> **Task instructions**: Reproduce every line of the material below, but drop the pictures.

> **Data**:
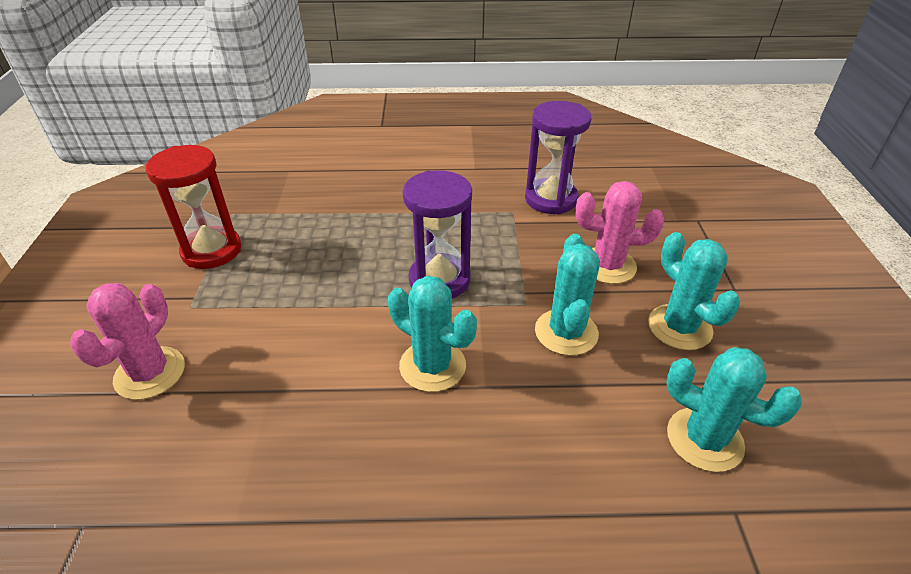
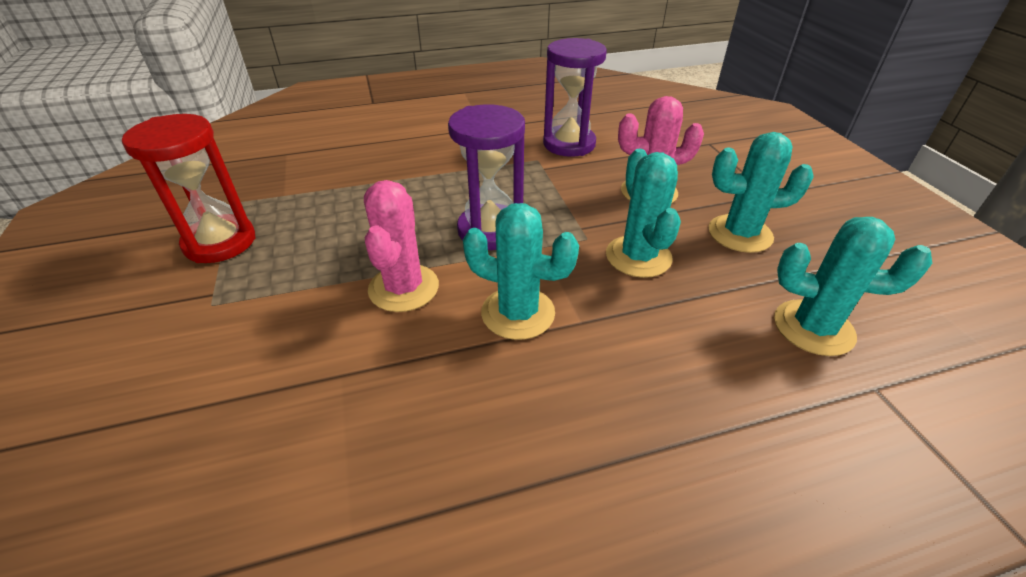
camera: 15 degrees left, 0 degrees up
pink cactus [70,283,185,400] -> pink cactus moved to [364,180,439,312]
turquoise cactus [648,232,740,350] -> turquoise cactus turned 45 degrees counterclockwise [708,132,814,253]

> **Solution for this exercise**:
camera: 15 degrees left, 0 degrees up
pink cactus [70,283,185,400] -> pink cactus moved to [364,180,439,312]
turquoise cactus [648,232,740,350] -> turquoise cactus turned 45 degrees counterclockwise [708,132,814,253]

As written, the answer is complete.